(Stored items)
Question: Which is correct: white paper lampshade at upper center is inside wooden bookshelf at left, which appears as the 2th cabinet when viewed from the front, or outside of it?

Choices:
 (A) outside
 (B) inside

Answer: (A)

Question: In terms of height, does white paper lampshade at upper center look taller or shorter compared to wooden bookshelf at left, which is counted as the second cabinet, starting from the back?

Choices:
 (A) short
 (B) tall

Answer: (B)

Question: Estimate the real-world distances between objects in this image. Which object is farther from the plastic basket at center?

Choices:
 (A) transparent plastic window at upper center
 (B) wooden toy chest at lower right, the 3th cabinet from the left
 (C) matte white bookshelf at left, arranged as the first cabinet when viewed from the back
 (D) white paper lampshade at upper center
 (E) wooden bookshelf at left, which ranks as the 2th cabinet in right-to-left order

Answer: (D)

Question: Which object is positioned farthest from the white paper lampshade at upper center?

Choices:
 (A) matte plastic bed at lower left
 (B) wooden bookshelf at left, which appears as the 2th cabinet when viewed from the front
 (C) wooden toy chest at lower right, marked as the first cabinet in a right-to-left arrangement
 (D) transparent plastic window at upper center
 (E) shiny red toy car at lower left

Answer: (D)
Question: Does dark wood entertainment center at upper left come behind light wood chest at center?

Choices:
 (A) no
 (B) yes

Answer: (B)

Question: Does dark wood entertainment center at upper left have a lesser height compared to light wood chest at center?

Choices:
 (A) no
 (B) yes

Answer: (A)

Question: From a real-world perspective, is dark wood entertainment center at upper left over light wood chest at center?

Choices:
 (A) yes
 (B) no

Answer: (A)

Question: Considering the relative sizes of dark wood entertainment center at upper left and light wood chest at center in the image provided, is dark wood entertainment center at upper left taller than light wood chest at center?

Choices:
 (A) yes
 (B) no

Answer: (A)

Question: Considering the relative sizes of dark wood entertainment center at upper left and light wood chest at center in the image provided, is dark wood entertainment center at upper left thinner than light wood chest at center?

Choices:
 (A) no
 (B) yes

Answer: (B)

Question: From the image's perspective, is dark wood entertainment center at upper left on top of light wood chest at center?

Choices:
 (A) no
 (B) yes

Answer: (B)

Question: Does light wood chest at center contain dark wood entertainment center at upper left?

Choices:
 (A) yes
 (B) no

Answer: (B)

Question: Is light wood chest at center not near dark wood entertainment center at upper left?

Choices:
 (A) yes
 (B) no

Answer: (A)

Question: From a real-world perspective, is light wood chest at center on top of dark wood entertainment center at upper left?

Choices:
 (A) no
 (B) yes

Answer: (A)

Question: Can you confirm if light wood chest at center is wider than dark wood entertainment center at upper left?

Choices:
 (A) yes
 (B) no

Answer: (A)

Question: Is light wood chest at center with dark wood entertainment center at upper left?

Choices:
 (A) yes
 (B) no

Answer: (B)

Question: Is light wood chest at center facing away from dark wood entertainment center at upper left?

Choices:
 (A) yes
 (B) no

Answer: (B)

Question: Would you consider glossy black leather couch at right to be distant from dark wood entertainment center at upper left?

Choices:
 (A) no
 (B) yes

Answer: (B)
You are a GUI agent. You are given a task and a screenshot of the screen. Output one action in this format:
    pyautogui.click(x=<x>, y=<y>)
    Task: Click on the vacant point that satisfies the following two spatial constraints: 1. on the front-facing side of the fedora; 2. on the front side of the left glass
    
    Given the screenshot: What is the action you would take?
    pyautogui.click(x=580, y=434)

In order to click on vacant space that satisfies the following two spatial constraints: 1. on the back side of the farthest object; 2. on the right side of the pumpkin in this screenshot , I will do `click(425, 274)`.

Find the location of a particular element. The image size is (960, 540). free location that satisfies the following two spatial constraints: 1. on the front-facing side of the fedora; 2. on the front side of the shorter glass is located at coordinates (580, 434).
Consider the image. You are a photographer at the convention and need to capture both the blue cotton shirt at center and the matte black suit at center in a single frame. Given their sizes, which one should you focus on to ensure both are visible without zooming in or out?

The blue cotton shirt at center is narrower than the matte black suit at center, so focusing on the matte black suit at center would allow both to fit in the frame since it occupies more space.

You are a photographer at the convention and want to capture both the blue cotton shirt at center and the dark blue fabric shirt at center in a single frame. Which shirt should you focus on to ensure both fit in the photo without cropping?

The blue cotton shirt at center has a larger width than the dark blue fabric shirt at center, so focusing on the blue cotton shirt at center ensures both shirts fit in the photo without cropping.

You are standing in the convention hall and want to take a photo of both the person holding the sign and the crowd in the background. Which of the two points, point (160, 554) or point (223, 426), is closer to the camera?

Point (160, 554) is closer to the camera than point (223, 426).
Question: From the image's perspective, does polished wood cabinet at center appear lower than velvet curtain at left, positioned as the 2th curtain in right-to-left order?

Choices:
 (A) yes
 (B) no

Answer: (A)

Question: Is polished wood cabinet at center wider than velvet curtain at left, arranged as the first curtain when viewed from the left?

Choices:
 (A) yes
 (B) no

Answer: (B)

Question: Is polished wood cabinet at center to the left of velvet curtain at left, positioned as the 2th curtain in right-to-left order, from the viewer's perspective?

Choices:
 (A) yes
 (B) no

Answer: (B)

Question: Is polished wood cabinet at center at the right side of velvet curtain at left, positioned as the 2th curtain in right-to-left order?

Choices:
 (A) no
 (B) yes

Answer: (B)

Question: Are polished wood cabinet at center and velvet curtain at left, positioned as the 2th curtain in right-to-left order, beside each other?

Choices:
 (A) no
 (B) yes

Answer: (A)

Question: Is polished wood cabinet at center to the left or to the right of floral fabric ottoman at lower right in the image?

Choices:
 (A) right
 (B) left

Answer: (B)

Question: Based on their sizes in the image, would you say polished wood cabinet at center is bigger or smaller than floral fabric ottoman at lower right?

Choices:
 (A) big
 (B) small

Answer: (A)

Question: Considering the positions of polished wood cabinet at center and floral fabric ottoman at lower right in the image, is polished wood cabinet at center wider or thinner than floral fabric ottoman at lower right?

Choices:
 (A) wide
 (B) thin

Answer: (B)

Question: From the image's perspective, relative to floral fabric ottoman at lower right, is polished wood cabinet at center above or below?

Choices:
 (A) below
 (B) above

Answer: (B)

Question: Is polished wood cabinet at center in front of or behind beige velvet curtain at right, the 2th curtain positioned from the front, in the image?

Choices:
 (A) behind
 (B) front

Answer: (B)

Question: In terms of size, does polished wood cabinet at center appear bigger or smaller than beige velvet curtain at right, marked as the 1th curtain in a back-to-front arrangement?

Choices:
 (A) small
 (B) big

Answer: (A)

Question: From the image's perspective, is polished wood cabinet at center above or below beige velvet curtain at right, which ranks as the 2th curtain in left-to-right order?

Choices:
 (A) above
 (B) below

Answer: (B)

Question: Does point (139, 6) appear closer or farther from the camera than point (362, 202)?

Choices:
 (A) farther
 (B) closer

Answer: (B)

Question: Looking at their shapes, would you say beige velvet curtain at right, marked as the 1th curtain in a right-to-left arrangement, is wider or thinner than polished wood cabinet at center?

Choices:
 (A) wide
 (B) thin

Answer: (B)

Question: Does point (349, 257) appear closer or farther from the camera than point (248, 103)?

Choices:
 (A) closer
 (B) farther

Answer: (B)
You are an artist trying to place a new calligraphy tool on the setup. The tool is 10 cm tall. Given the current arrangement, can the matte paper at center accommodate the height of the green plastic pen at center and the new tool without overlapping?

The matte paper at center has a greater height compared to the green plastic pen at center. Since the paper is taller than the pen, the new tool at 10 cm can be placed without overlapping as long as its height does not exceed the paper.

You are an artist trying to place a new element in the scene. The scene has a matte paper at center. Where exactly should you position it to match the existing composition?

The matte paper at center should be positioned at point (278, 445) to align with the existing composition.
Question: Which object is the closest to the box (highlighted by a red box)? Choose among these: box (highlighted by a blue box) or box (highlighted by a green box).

=== BRIEF ===
Render the records as a Markdown table with the columns Row and Line, starting at the first line and stopping after the line that contains "Question: Estimate the". Leave out blank lines.

=== WRITTEN RESPONSE ===
| Row | Line |
|---|---|
| 1 | Question: Which is correct: white paper lampshade at upper center is inside wooden bookshelf at left, which appears as the 2th cabinet when viewed from the front, or outside of it? |
| 2 | Choices: |
| 3 |  (A) outside |
| 4 |  (B) inside |
| 5 | Answer: (A) |
| 6 | Question: In terms of height, does white paper lampshade at upper center look taller or shorter compared to wooden bookshelf at left, which is counted as the second cabinet, starting from the back? |
| 7 | Choices: |
| 8 |  (A) short |
| 9 |  (B) tall |
| 10 | Answer: (B) |
| 11 | Question: Estimate the real-world distances between objects in this image. Which object is farther from the plastic basket at center? |